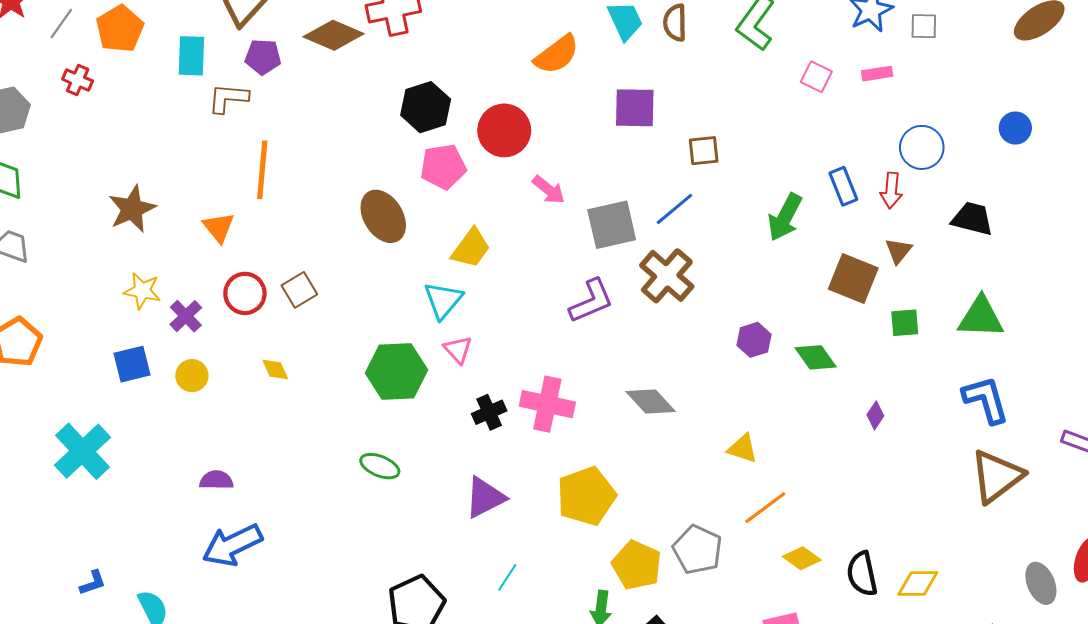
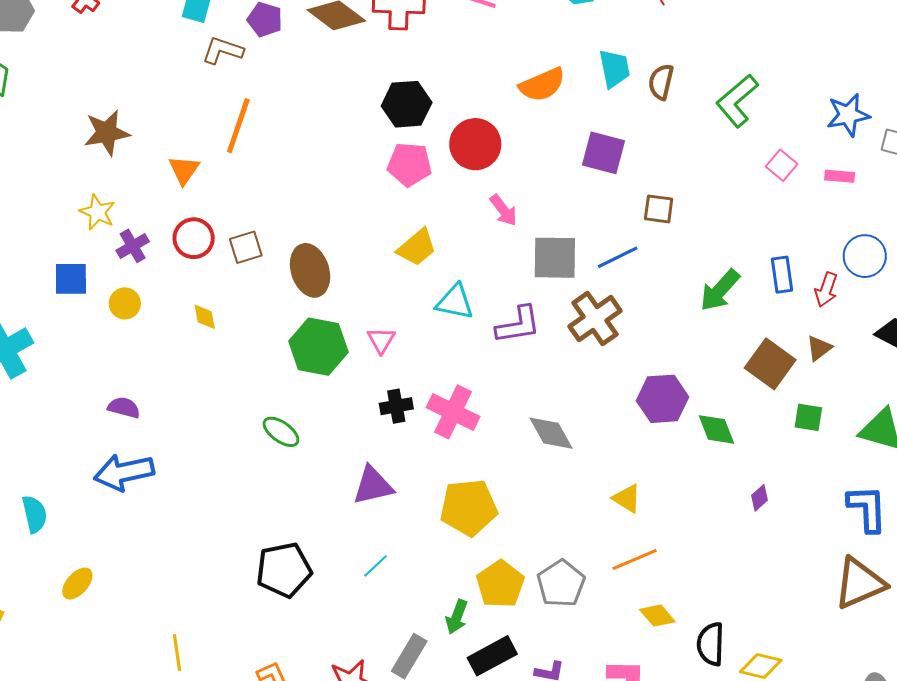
brown ellipse: (383, 216) -> (310, 270), moved
cyan triangle: (443, 300) -> (455, 302), moved, turned 48
purple hexagon: (754, 340) -> (663, 399), size x1.5

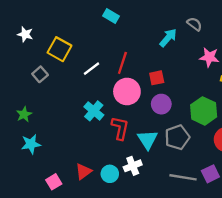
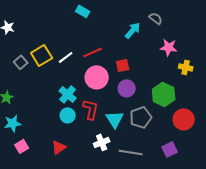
yellow square: (59, 49) -> (42, 55), moved, turned 30
red line: (122, 63) -> (93, 52), turned 48
cyan circle: (110, 174) -> (68, 115), moved
gray line: (183, 177) -> (131, 152), moved
pink square: (54, 182) -> (22, 146), moved

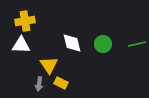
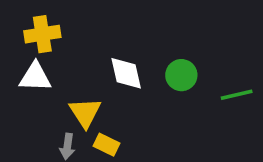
green line: (137, 44) -> (237, 95), moved

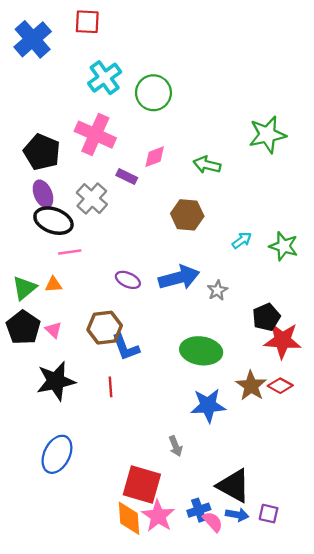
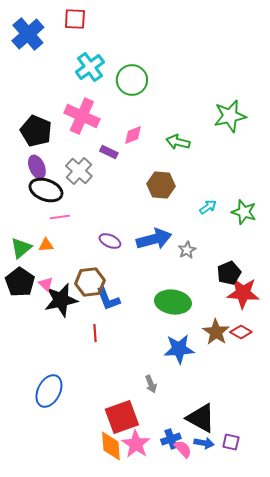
black star: (56, 381) -> (61, 300), moved
red square: (142, 485) -> (122, 417), turned -36

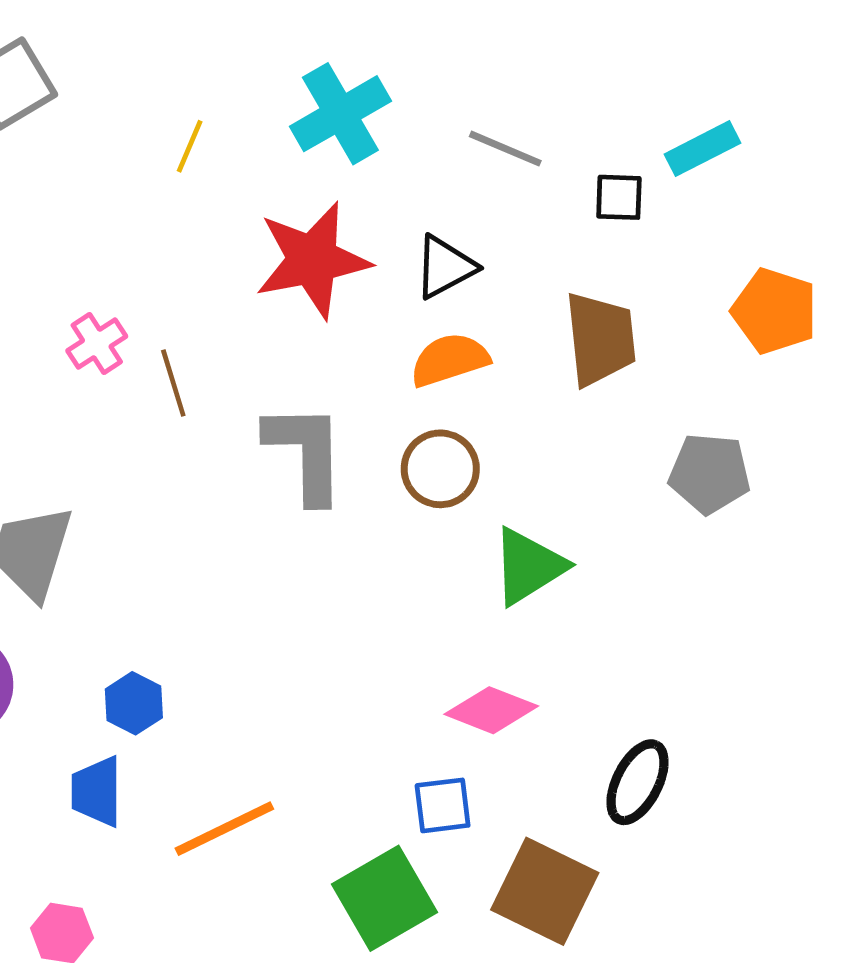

Work required: All that is required is the lines from the line containing "green line: (137, 44) -> (237, 95), moved" through the end of the records above, copied exactly, and none of the pictures.

Result for this task:
green line: (137, 44) -> (237, 95), moved

black star: (56, 381) -> (61, 300), moved
red square: (142, 485) -> (122, 417), turned -36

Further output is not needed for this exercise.